Rewrite the listing from its first line through the line containing "Matthias [1198, 514]", changing "screenshot" to "image" and leaving everything else as it is.

# START OF Input for this task

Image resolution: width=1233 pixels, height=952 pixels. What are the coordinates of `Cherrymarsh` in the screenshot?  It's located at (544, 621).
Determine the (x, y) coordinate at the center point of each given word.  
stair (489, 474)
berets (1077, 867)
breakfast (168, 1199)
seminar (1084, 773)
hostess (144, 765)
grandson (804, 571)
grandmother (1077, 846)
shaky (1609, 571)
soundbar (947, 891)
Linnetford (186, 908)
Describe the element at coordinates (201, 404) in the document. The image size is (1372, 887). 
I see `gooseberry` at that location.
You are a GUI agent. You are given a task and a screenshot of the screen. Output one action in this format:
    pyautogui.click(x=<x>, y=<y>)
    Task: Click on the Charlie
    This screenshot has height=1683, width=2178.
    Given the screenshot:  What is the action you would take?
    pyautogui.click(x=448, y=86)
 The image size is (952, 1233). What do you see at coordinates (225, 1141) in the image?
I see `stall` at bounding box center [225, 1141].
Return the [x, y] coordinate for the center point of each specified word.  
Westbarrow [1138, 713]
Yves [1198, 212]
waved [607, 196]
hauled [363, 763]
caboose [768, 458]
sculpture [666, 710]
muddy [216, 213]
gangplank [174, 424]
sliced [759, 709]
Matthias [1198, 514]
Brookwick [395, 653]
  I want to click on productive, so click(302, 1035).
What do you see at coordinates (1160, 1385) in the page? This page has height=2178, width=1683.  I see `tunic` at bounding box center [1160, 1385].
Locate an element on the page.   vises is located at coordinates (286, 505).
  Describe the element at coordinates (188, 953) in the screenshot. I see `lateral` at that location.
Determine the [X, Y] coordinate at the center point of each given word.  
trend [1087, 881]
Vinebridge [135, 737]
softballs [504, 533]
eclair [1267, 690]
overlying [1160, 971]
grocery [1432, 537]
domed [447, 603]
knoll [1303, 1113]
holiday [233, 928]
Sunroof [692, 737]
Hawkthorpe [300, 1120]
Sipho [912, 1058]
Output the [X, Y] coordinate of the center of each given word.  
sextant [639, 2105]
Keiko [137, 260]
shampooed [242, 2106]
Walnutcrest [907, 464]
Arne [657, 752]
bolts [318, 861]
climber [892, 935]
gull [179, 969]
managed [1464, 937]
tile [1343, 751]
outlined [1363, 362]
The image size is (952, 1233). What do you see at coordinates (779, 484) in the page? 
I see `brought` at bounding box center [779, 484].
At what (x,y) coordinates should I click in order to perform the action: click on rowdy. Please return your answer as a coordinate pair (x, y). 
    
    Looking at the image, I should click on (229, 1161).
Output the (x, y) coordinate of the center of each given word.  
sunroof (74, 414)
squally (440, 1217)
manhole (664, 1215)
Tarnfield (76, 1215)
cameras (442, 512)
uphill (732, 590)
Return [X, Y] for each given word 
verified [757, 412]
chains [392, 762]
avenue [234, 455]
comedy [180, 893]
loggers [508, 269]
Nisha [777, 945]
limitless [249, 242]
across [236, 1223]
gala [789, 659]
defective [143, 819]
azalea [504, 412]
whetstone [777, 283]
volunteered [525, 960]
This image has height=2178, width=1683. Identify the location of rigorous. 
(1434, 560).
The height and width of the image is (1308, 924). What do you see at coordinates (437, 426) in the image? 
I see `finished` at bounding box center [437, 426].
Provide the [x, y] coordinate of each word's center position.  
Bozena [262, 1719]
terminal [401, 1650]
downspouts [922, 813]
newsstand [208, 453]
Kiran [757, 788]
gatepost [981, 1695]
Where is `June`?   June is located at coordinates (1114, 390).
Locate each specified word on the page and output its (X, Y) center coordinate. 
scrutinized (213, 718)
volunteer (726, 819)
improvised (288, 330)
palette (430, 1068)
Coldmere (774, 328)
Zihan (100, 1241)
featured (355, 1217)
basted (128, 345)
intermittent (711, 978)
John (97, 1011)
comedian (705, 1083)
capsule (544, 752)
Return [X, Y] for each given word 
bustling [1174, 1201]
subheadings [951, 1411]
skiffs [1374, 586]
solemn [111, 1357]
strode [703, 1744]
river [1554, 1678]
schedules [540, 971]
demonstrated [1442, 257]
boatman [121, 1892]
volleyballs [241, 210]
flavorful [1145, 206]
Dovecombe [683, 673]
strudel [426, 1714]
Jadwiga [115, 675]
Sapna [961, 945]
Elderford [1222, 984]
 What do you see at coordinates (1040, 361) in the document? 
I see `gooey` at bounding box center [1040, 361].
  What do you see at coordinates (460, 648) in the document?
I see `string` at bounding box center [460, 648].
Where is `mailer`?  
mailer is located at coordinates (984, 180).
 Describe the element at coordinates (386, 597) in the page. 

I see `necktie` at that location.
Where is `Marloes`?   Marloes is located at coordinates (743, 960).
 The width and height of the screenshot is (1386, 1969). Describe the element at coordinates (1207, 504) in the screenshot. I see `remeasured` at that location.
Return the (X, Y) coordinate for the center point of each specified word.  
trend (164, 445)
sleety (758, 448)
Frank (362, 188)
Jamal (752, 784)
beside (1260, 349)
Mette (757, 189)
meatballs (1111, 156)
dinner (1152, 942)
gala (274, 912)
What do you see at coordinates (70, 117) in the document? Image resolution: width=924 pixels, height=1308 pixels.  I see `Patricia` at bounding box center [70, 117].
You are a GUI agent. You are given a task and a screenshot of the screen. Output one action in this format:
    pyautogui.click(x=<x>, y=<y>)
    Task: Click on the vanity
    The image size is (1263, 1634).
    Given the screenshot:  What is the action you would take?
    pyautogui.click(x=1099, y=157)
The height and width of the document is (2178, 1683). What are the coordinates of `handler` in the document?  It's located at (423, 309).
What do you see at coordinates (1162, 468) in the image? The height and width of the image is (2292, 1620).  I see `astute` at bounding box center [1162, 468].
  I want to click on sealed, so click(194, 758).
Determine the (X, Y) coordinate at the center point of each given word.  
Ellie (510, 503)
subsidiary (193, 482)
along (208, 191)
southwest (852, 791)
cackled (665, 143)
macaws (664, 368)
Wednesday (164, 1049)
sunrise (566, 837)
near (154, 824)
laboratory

# END OF Input for this task

# [Complete answer]
Image resolution: width=1233 pixels, height=952 pixels. What are the coordinates of `Cherrymarsh` in the image?  It's located at (544, 621).
Determine the (x, y) coordinate at the center point of each given word.  
stair (489, 474)
berets (1077, 867)
breakfast (168, 1199)
seminar (1084, 773)
hostess (144, 765)
grandson (804, 571)
grandmother (1077, 846)
shaky (1609, 571)
soundbar (947, 891)
Linnetford (186, 908)
Describe the element at coordinates (201, 404) in the document. The image size is (1372, 887). 
I see `gooseberry` at that location.
You are a GUI agent. You are given a task and a image of the screen. Output one action in this format:
    pyautogui.click(x=<x>, y=<y>)
    Task: Click on the Charlie
    This image has height=1683, width=2178.
    Given the image:  What is the action you would take?
    pyautogui.click(x=448, y=86)
 The image size is (952, 1233). What do you see at coordinates (225, 1141) in the image?
I see `stall` at bounding box center [225, 1141].
Return the [x, y] coordinate for the center point of each specified word.  
Westbarrow [1138, 713]
Yves [1198, 212]
waved [607, 196]
hauled [363, 763]
caboose [768, 458]
sculpture [666, 710]
muddy [216, 213]
gangplank [174, 424]
sliced [759, 709]
Matthias [1198, 514]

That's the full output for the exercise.